Dataset entries
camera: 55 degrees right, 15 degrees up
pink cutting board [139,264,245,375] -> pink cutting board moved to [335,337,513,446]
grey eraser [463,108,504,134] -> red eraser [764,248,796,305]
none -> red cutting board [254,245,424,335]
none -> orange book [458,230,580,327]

* * *

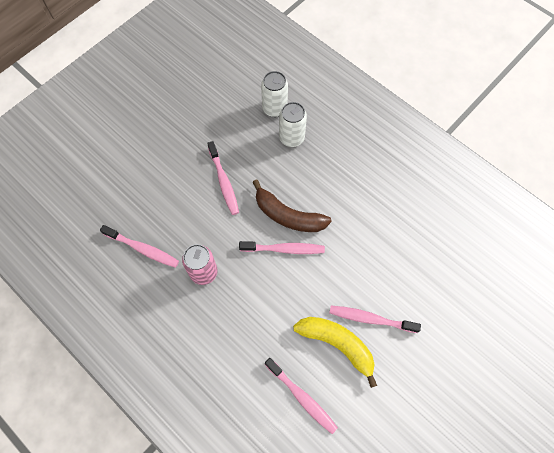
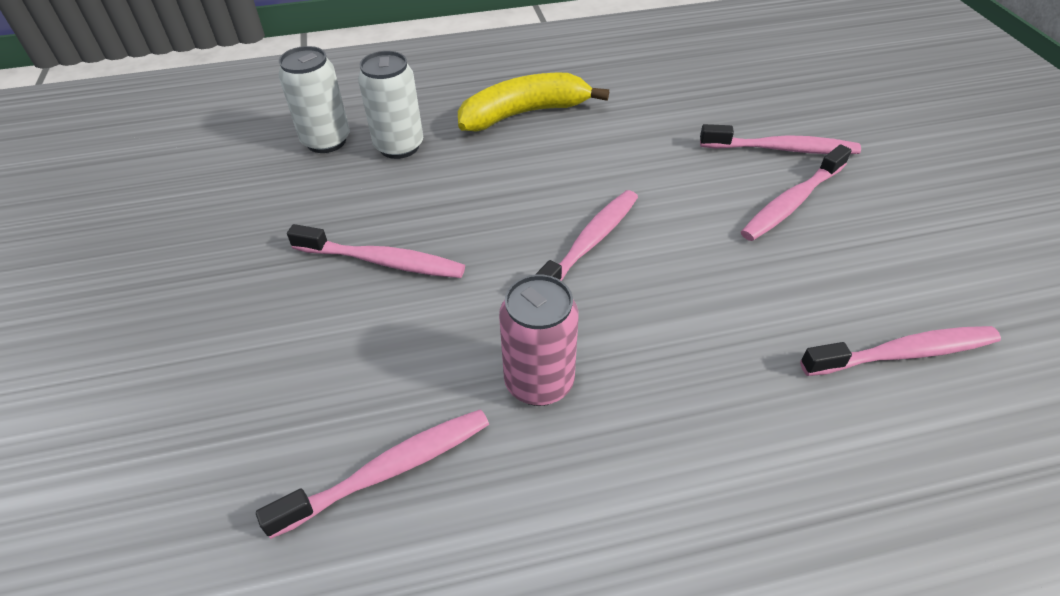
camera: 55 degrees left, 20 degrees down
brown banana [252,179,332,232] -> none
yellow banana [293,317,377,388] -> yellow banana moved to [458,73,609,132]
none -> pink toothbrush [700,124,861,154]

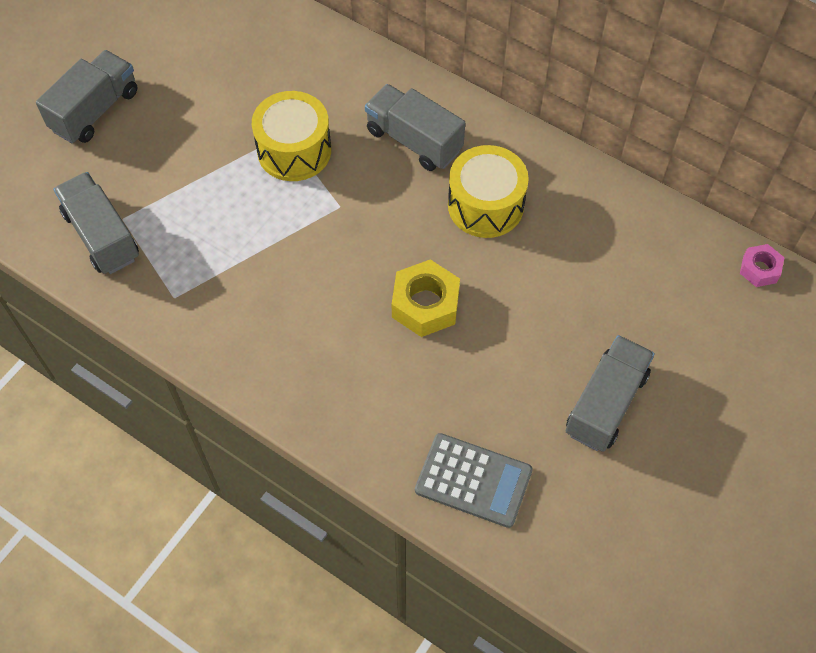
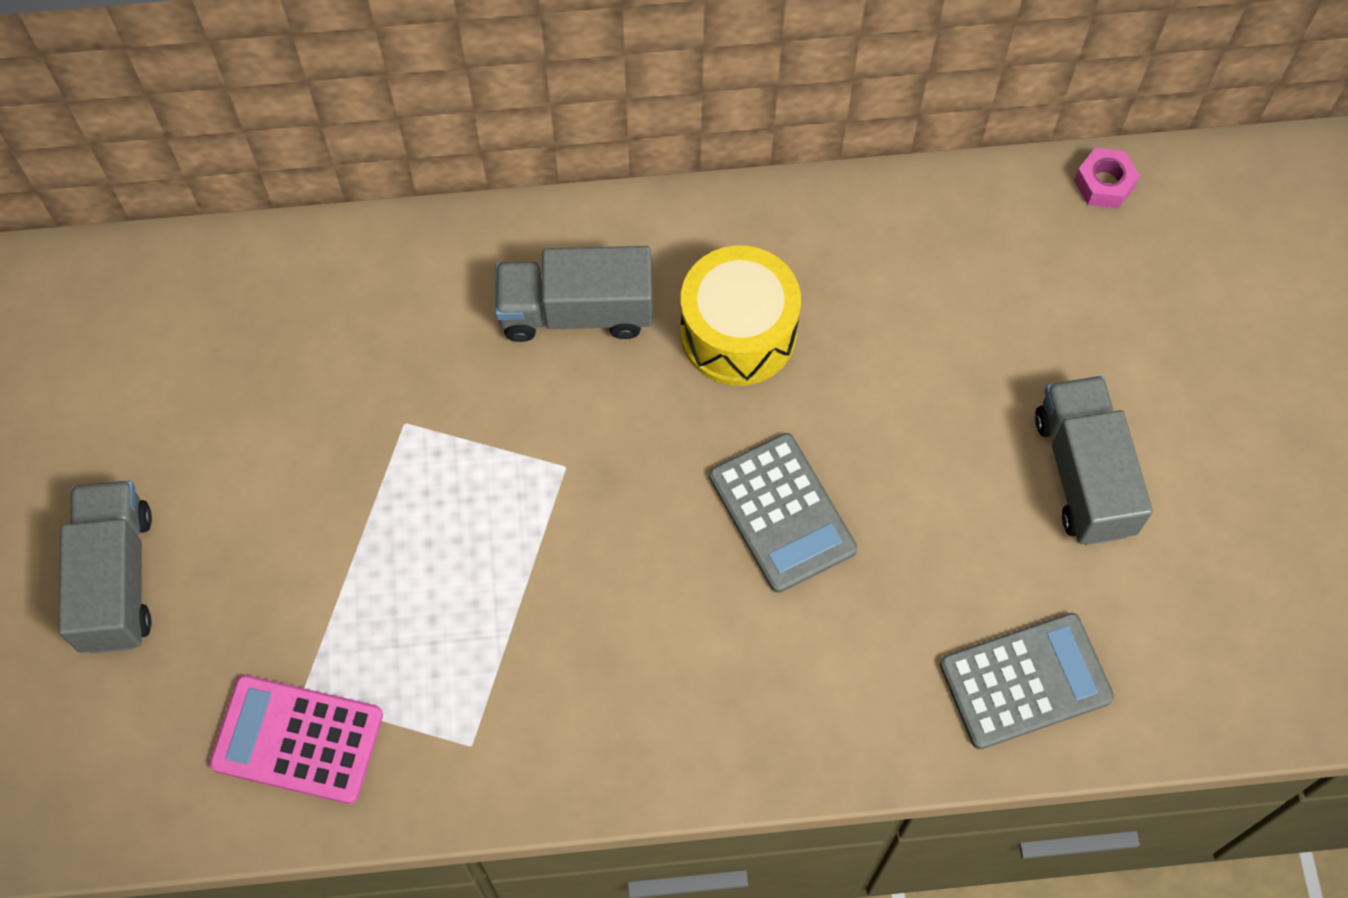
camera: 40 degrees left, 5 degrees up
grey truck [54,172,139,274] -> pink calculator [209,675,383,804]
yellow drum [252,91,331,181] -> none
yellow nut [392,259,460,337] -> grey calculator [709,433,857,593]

* **What you should do**:
Scan the data above for the word "banana". Copy every line in which it is found.

* **Worked solution**:
brown banana [252,179,332,232] -> none
yellow banana [293,317,377,388] -> yellow banana moved to [458,73,609,132]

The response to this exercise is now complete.